Exercise requirements: Retype nothing except the lines below from the one with "(456, 228) = (571, 270): orange" through the one with "(246, 241) = (729, 223): orange", exactly, with images left out.

Records for the exercise:
-------------------------
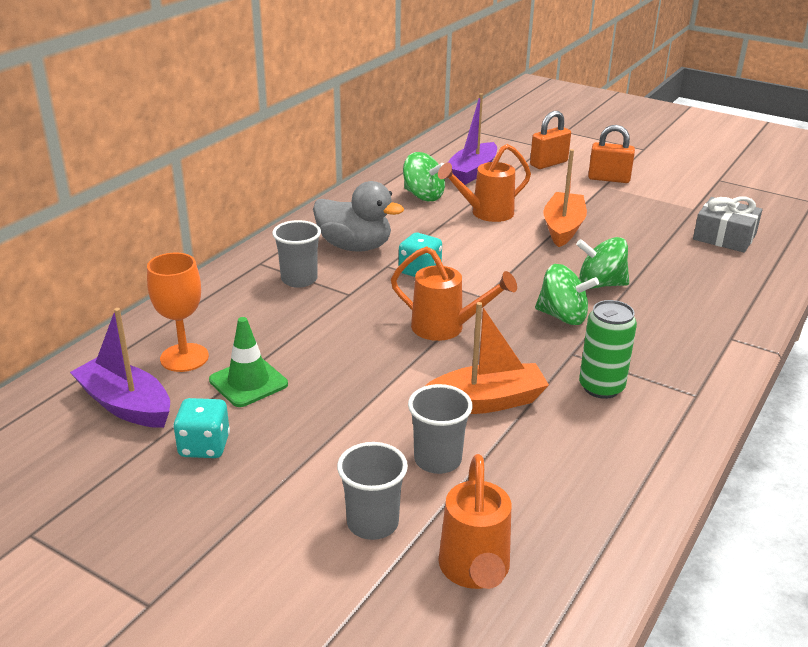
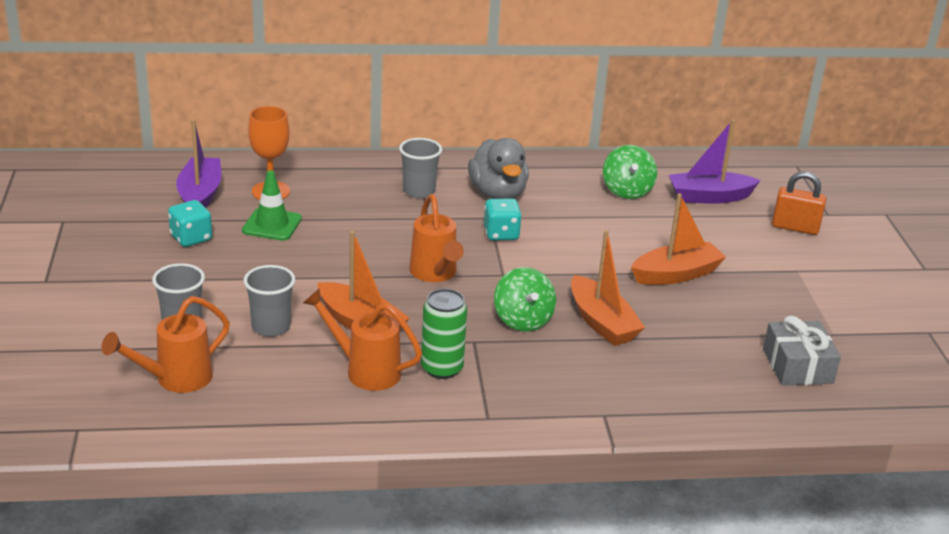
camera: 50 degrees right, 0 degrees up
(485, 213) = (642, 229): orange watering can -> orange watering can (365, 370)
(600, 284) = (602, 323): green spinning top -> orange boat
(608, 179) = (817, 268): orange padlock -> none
-------------------------
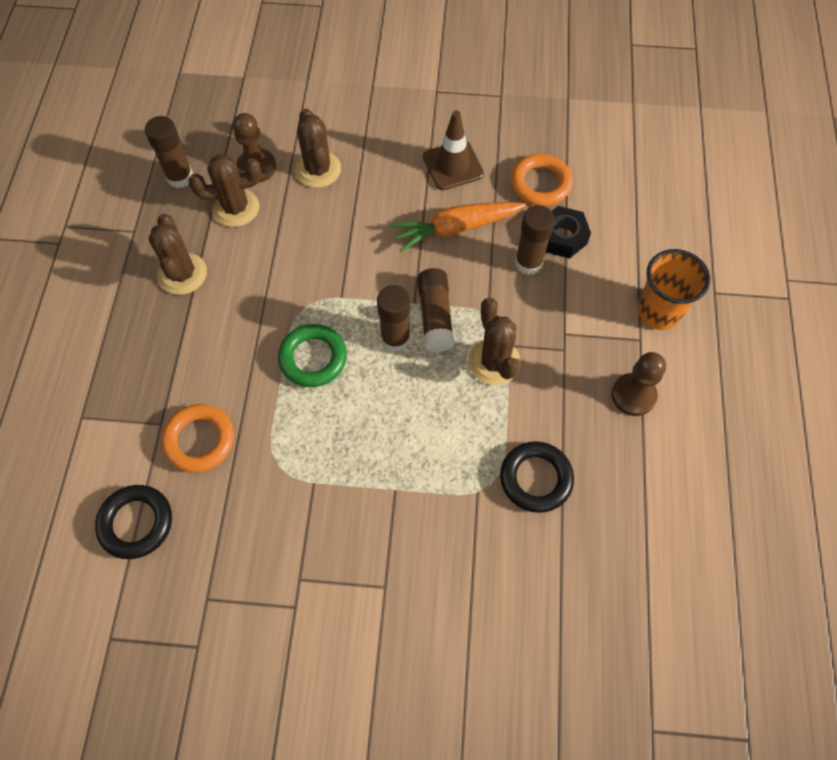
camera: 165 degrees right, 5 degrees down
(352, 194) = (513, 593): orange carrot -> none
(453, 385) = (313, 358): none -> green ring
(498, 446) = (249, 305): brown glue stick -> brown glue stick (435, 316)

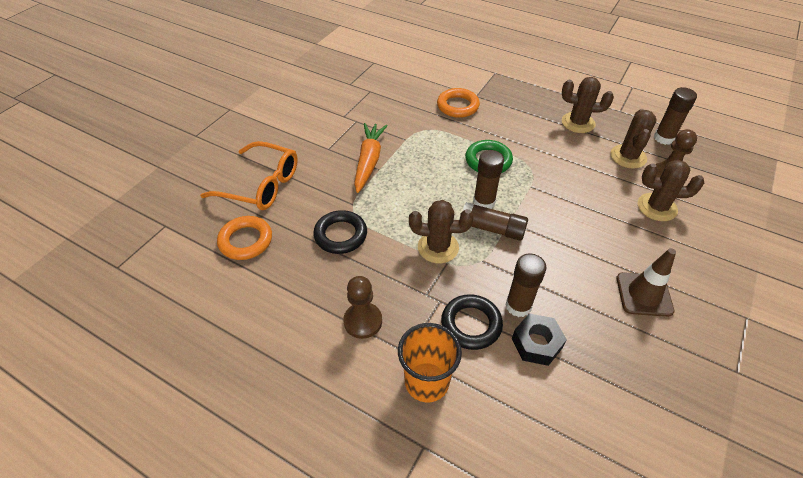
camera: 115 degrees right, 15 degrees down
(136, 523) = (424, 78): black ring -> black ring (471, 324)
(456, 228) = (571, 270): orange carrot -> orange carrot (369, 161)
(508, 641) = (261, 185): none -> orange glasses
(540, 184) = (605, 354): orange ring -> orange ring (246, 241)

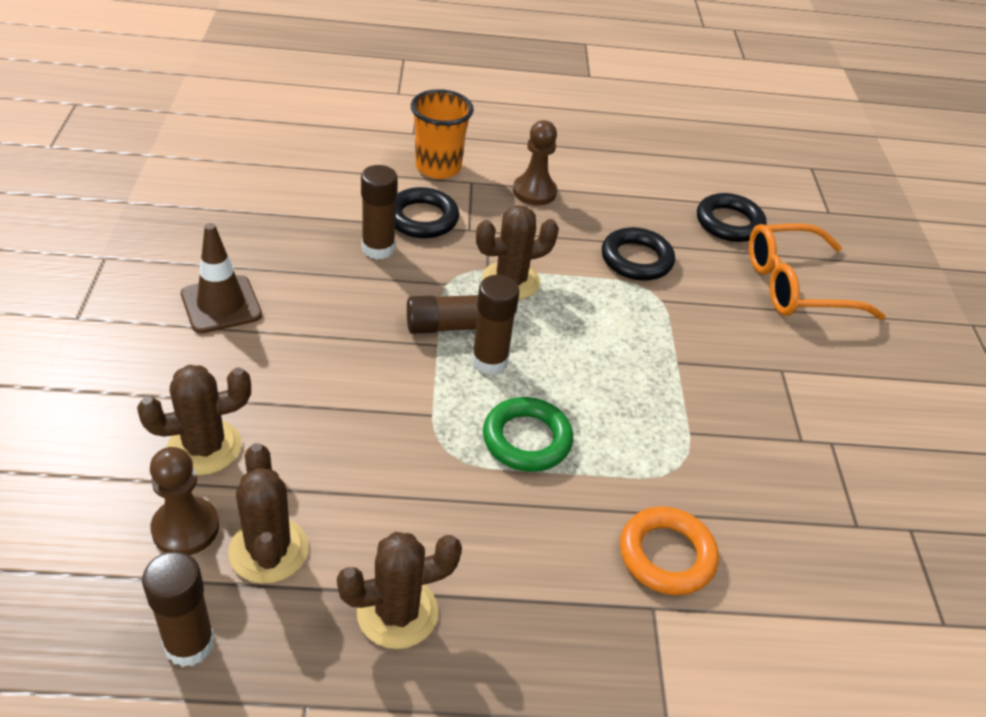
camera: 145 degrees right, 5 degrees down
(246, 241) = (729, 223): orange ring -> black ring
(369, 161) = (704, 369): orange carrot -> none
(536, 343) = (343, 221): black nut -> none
-------------------------
Solution for this task:
(456, 228) = (571, 270): orange carrot -> orange carrot (369, 161)
(508, 641) = (261, 185): none -> orange glasses
(540, 184) = (605, 354): orange ring -> orange ring (246, 241)

camera: 145 degrees right, 5 degrees down
(246, 241) = (729, 223): orange ring -> black ring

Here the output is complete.